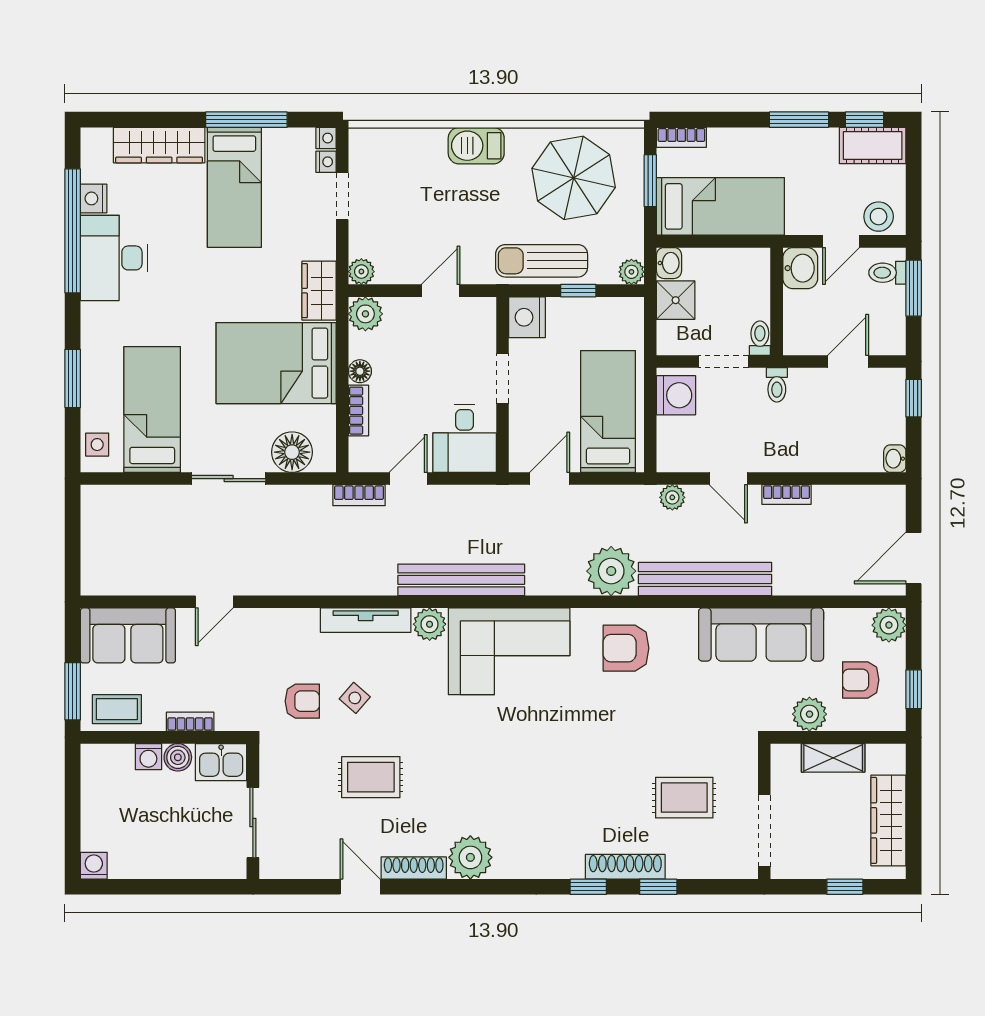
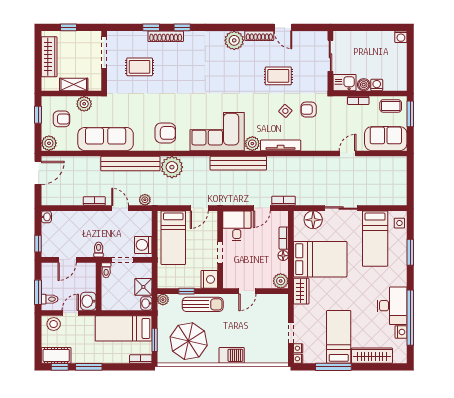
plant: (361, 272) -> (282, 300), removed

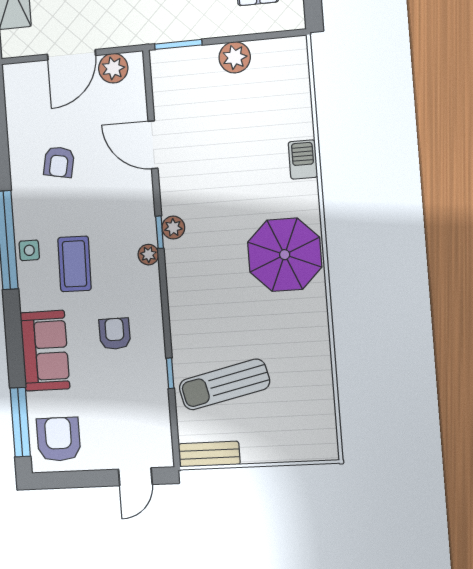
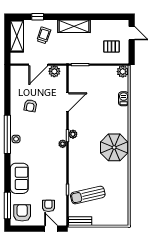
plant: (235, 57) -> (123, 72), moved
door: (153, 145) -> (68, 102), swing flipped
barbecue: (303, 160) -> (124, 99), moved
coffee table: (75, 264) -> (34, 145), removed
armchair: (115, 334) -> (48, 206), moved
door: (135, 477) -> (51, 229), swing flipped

☆ ☆ ☆ ☆ ☆

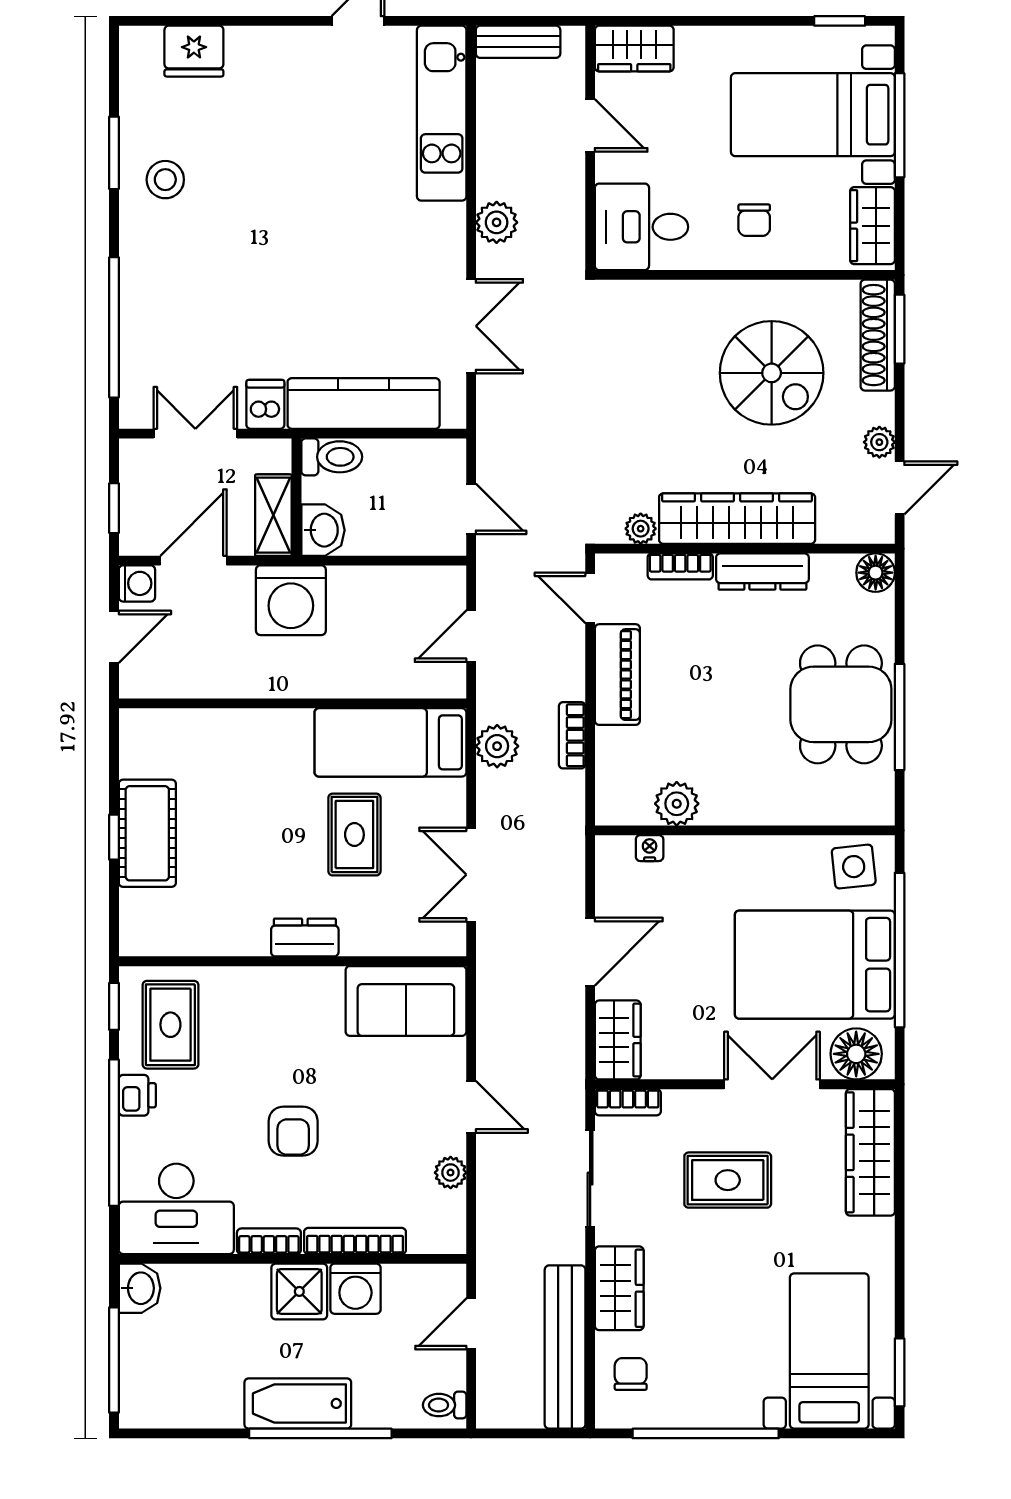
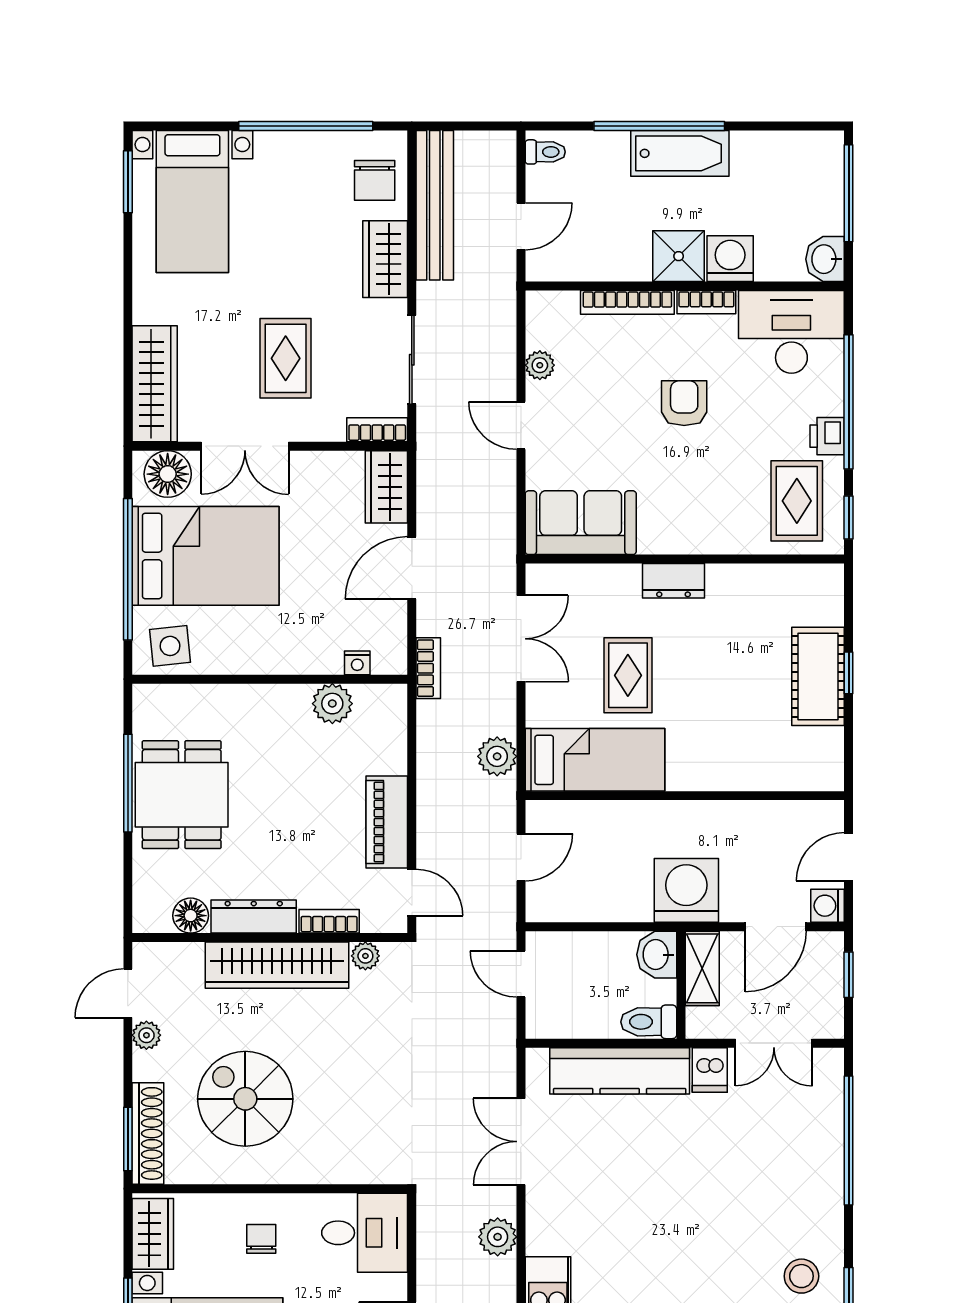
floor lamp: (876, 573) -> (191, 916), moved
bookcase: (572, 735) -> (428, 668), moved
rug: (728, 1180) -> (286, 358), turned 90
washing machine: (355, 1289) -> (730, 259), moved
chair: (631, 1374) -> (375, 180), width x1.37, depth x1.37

☆ ☆ ☆ ☆ ☆

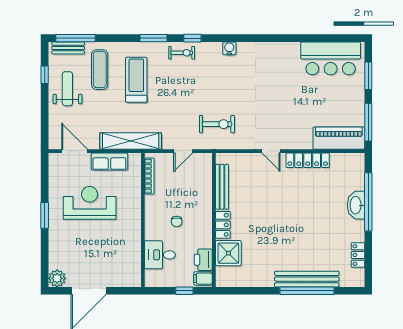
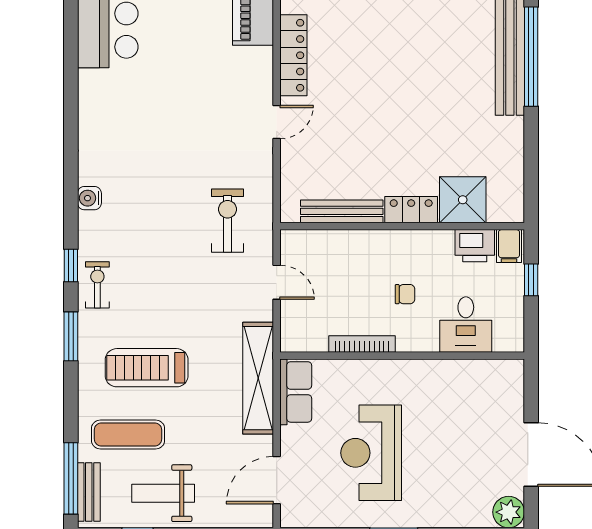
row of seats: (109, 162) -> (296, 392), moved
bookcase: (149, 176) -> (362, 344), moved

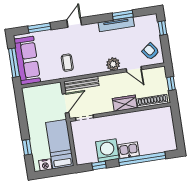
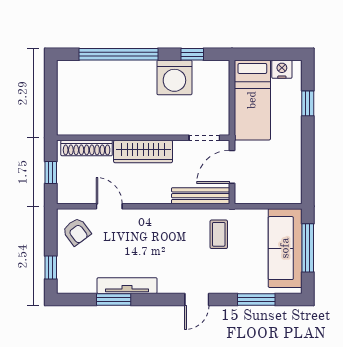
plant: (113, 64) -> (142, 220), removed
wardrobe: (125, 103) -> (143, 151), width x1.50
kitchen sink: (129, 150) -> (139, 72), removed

☆ ☆ ☆ ☆ ☆

* _DESCRIPTION OF THE TASK_
Taking the material above, extract exactly and only the lines from the line with "plant: (235, 57) -> (123, 72), moved" to the line with "door: (135, 477) -> (51, 229), swing flipped", inclusive of both.

* _ANSWER BOX_
plant: (235, 57) -> (123, 72), moved
door: (153, 145) -> (68, 102), swing flipped
barbecue: (303, 160) -> (124, 99), moved
coffee table: (75, 264) -> (34, 145), removed
armchair: (115, 334) -> (48, 206), moved
door: (135, 477) -> (51, 229), swing flipped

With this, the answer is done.